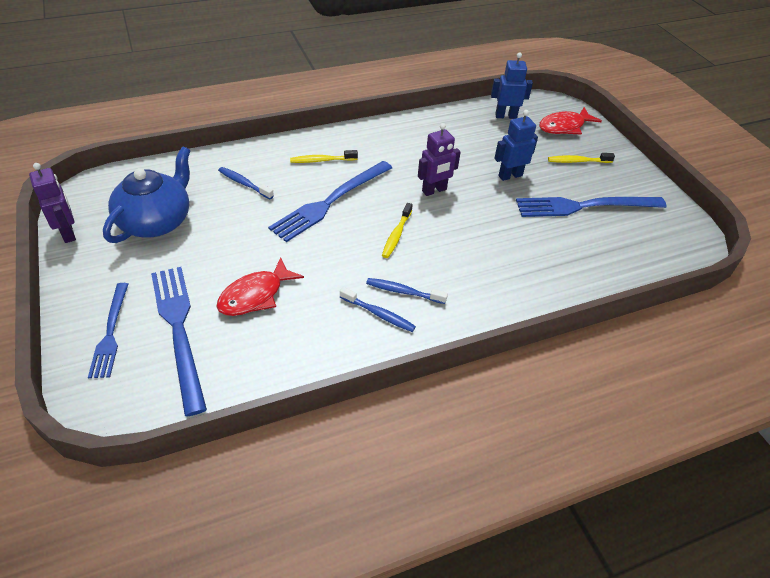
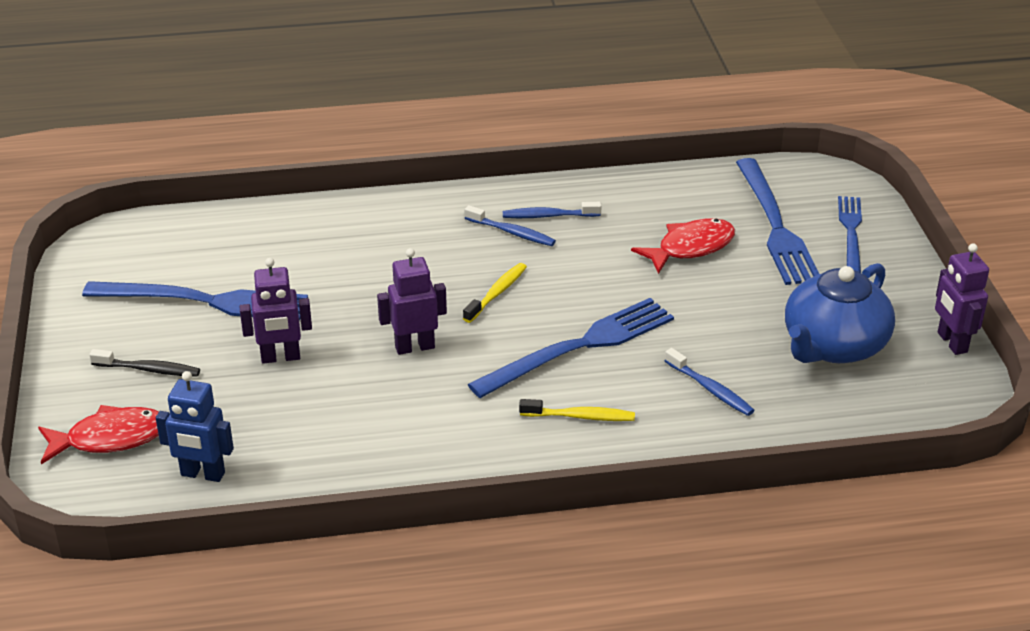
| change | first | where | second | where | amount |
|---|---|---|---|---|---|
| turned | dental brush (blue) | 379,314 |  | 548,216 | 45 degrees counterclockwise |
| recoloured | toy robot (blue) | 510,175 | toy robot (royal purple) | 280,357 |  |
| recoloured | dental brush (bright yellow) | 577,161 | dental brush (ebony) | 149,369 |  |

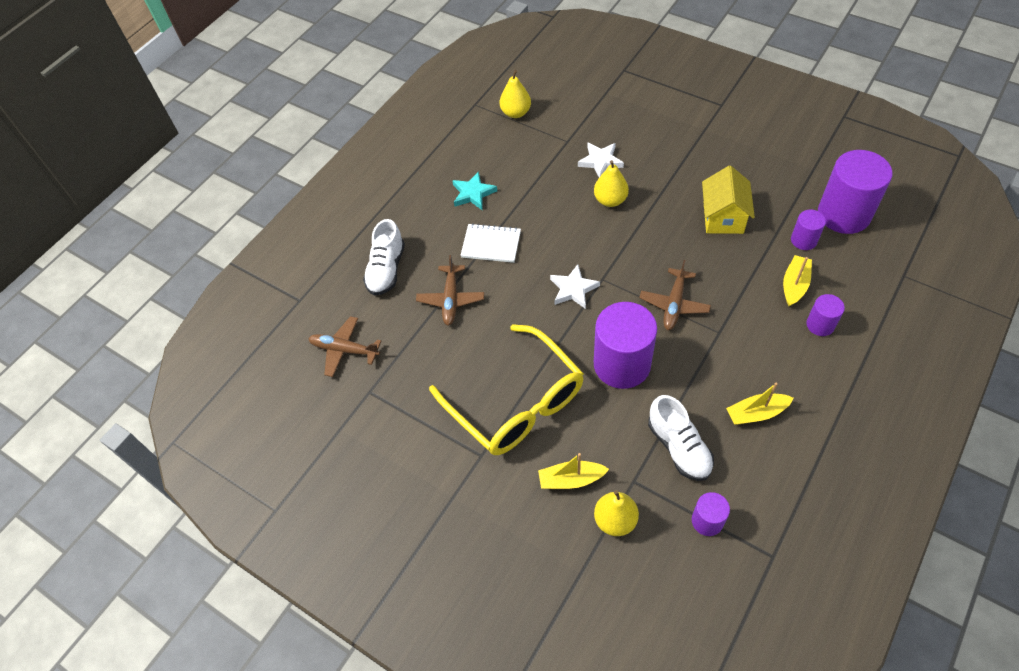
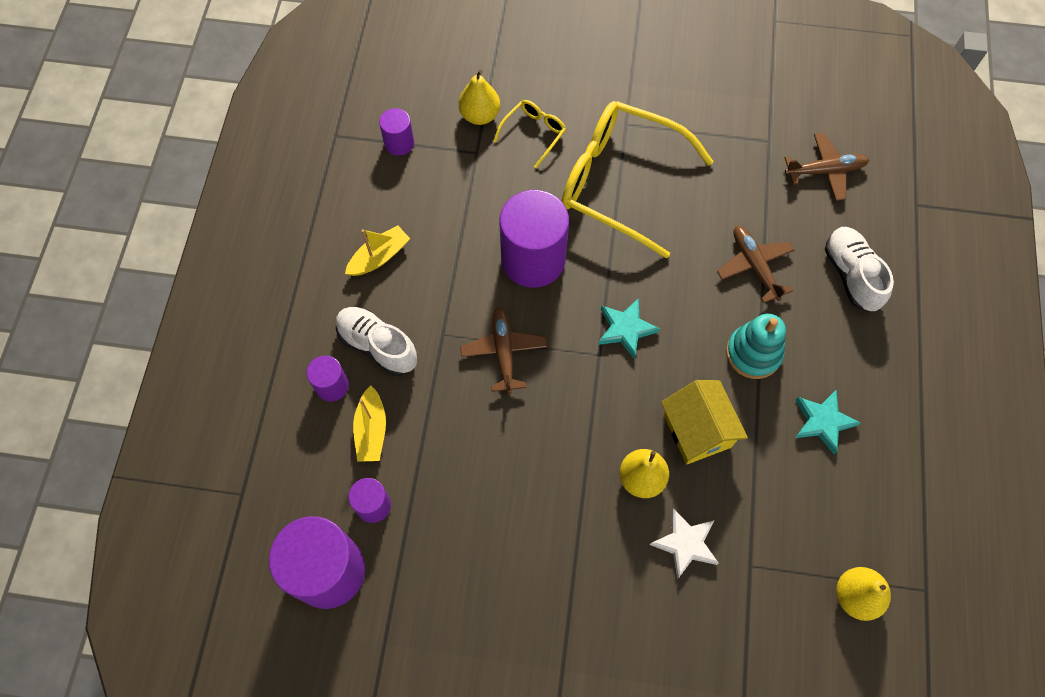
| change | first | where | second | where | amount |
|---|---|---|---|---|---|
| replaced | exercise book (pure white) | 491,244 | ring stacker (turquoise) | 753,353 |  |
| replaced | sailboat (bright yellow) | 571,479 | spectacles (bright yellow) | 533,133 |  |
| recoloured | five-pointed star (pure white) | 573,289 | five-pointed star (turquoise) | 625,329 |  |
| moved | sneaker (pure white) | 679,447 |  | 378,346 |  |
| moved | cottage (bright yellow) | 723,217 |  | 697,431 |  |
● ● ● ● ● ● ●
WORK TASK: Each entry is to be returned as it stands, and each picture is to be left out.

ANSWER TO THE EXERCISE:
| change | first | where | second | where | amount |
|---|---|---|---|---|---|
| turned | dental brush (blue) | 379,314 |  | 548,216 | 45 degrees counterclockwise |
| recoloured | toy robot (blue) | 510,175 | toy robot (royal purple) | 280,357 |  |
| recoloured | dental brush (bright yellow) | 577,161 | dental brush (ebony) | 149,369 |  |

| change | first | where | second | where | amount |
|---|---|---|---|---|---|
| replaced | exercise book (pure white) | 491,244 | ring stacker (turquoise) | 753,353 |  |
| replaced | sailboat (bright yellow) | 571,479 | spectacles (bright yellow) | 533,133 |  |
| recoloured | five-pointed star (pure white) | 573,289 | five-pointed star (turquoise) | 625,329 |  |
| moved | sneaker (pure white) | 679,447 |  | 378,346 |  |
| moved | cottage (bright yellow) | 723,217 |  | 697,431 |  |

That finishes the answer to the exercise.